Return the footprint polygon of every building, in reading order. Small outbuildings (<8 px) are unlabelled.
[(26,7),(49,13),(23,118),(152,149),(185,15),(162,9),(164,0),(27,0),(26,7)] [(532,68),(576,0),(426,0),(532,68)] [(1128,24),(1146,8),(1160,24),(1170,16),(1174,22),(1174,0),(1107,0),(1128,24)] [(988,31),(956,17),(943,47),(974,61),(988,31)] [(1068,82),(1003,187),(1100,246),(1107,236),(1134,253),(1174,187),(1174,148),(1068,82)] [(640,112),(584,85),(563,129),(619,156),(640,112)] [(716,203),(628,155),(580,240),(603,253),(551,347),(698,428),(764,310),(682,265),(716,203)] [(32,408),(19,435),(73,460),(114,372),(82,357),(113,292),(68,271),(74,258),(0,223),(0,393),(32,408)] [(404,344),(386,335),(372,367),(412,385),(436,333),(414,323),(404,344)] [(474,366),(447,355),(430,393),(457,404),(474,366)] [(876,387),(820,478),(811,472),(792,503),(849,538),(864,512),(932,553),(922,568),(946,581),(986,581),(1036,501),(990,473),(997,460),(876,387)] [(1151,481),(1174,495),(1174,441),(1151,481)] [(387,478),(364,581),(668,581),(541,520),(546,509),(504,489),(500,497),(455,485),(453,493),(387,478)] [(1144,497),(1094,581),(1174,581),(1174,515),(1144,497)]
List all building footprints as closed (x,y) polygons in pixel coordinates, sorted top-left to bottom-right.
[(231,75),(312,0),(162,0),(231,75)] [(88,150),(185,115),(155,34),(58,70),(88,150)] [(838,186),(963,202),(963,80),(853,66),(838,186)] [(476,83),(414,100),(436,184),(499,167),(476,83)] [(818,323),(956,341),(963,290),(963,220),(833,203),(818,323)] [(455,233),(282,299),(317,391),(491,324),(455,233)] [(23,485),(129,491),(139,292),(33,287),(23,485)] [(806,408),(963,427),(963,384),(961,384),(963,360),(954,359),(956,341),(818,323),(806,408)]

● **TASK DIRECTIONS**
Set each line down exactly, starting with the one that contains "List all building" and ending with the last line of the listing; add nothing else.

● **REPLY**
List all building footprints as closed (x,y) polygons in pixel coordinates, sorted top-left to bottom-right.
[(231,75),(312,0),(162,0),(231,75)] [(88,150),(185,115),(155,34),(58,70),(88,150)] [(838,186),(963,202),(963,80),(853,66),(838,186)] [(476,83),(414,100),(436,184),(499,167),(476,83)] [(818,323),(956,341),(963,290),(963,220),(833,203),(818,323)] [(455,233),(282,299),(317,391),(491,324),(455,233)] [(23,485),(129,491),(139,292),(33,287),(23,485)] [(806,408),(963,427),(963,384),(961,384),(963,360),(954,359),(956,341),(818,323),(806,408)]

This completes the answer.